**Problem description:** The answer should consist of each line from the data below that includes "dumbbell".

-------- Material for this exercise --------

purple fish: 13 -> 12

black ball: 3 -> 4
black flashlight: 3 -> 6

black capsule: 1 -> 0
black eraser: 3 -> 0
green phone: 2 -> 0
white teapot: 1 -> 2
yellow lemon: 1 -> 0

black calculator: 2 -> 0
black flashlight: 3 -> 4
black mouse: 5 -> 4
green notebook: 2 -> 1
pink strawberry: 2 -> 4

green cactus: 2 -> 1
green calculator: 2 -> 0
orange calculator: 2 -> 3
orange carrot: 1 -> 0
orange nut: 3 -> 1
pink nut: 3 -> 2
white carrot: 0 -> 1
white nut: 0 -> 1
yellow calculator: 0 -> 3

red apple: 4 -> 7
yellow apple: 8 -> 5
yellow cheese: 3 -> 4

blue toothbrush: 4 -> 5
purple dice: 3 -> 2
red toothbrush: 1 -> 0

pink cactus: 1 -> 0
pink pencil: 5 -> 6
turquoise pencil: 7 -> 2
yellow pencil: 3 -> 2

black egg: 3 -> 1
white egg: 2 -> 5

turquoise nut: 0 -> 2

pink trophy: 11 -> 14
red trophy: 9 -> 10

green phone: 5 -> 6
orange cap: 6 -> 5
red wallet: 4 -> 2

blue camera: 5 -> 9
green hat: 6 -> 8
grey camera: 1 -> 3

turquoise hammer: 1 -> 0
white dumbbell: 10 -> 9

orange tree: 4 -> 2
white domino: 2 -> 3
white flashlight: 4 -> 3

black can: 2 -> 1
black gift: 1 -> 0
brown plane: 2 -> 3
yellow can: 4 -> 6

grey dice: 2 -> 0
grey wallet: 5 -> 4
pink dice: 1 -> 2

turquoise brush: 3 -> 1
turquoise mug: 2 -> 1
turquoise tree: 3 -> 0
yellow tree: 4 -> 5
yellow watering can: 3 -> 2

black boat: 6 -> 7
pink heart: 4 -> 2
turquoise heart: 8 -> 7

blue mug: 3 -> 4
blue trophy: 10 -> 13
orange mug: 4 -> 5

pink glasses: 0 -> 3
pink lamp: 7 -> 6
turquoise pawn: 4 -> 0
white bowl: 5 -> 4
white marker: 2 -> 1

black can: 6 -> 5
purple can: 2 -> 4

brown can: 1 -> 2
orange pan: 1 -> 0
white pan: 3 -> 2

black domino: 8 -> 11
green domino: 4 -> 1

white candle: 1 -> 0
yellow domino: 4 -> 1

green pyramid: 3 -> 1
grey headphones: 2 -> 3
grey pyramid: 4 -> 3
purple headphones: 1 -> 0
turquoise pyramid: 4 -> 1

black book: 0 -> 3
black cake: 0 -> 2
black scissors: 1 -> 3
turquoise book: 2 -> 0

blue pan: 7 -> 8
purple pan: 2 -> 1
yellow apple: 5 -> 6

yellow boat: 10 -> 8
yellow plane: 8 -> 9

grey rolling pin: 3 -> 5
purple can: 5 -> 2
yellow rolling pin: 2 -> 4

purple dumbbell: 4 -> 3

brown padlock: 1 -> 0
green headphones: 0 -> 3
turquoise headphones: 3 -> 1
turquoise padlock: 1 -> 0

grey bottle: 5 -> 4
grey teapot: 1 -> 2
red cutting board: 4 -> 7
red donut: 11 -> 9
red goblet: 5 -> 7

--------

**Expected answer:**
white dumbbell: 10 -> 9
purple dumbbell: 4 -> 3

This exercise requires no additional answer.